(DATA FOR ANALYSIS begins)
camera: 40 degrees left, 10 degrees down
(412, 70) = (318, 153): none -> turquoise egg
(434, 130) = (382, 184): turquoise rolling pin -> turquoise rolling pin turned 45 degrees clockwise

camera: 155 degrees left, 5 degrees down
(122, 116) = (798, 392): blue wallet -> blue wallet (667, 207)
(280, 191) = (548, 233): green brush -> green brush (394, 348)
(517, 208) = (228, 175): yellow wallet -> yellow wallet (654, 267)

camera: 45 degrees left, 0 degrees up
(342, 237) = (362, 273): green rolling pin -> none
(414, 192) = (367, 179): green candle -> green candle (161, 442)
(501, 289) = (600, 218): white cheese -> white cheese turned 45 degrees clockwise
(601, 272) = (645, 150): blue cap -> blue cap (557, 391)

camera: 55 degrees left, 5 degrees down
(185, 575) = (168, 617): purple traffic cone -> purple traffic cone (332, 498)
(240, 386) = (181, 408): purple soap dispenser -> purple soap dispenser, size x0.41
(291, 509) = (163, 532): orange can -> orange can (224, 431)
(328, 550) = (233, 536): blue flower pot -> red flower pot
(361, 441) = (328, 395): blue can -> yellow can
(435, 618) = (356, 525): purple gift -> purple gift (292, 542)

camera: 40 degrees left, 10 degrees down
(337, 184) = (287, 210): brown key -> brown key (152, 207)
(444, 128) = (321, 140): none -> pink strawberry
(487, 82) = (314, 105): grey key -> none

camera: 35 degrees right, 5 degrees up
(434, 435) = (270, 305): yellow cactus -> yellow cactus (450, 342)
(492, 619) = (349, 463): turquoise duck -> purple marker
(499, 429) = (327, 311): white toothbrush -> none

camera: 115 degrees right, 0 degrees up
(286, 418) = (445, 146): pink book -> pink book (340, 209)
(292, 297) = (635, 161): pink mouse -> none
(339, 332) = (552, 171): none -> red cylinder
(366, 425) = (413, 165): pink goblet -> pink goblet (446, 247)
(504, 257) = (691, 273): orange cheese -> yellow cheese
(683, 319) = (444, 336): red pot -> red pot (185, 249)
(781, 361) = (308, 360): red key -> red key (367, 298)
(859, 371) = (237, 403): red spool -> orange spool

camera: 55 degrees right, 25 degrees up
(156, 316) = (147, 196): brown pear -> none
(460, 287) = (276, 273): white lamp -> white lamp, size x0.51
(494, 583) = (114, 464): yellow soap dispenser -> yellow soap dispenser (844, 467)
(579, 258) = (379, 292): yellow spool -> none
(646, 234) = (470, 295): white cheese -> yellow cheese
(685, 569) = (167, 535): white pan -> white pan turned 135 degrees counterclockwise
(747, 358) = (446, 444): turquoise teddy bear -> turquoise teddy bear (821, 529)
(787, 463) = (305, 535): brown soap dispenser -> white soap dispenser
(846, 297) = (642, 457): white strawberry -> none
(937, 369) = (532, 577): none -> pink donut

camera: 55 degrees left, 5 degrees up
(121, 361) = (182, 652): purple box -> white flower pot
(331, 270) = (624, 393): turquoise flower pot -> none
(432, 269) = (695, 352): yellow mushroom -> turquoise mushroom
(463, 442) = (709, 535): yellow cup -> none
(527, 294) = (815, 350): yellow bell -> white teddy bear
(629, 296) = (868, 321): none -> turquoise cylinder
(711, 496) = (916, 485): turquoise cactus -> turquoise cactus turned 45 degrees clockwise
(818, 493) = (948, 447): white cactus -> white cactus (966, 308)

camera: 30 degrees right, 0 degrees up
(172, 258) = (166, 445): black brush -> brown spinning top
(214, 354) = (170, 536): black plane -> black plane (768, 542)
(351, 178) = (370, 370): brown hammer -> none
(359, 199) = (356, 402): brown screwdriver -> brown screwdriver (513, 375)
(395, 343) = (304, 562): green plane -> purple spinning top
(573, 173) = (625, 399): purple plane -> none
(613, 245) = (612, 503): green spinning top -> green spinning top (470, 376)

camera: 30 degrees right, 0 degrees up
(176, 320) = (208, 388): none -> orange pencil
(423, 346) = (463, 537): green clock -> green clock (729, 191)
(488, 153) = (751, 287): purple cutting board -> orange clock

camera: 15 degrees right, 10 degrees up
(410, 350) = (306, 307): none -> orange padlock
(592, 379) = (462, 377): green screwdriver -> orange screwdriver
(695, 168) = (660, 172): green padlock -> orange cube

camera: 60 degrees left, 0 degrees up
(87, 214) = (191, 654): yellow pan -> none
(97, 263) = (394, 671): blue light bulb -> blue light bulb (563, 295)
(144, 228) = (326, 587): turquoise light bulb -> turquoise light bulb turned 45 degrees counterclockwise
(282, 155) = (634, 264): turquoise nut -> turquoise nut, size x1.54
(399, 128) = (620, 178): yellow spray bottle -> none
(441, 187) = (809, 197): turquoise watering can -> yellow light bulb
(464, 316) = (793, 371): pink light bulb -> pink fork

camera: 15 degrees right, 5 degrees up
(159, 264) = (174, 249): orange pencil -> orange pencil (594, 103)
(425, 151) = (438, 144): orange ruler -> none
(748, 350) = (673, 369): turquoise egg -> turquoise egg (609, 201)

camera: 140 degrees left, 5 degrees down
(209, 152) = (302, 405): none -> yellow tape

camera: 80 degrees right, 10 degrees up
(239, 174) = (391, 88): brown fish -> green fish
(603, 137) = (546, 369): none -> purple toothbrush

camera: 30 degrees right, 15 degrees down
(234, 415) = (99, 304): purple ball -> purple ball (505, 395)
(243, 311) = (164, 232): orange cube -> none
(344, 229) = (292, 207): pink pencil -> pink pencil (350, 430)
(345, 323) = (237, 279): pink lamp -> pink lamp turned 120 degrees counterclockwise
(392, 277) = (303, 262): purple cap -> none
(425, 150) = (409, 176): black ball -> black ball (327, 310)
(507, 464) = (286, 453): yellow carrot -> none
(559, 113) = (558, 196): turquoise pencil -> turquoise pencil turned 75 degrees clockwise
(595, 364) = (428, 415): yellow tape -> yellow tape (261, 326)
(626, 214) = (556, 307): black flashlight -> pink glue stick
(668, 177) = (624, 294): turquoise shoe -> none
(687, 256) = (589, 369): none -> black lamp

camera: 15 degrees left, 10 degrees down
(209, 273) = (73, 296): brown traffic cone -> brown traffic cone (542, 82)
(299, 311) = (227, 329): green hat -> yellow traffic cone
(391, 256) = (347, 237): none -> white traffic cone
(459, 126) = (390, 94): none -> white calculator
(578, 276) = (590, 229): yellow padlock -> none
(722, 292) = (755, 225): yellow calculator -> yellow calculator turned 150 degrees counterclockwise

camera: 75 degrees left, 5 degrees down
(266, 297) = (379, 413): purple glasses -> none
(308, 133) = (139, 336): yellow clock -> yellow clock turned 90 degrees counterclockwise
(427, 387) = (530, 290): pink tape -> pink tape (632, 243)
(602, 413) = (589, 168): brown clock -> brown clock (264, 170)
(DATA FOR ANALYSIS ends)
• YOUR GOAL: Output exactly the lines of the material above from the one containing "camera: 60 degrees left, 0 degrees up" up to and including the one containing "(282, 155) = (634, 264): turquoise".

• ANSWER BELOW:
camera: 60 degrees left, 0 degrees up
(87, 214) = (191, 654): yellow pan -> none
(97, 263) = (394, 671): blue light bulb -> blue light bulb (563, 295)
(144, 228) = (326, 587): turquoise light bulb -> turquoise light bulb turned 45 degrees counterclockwise
(282, 155) = (634, 264): turquoise nut -> turquoise nut, size x1.54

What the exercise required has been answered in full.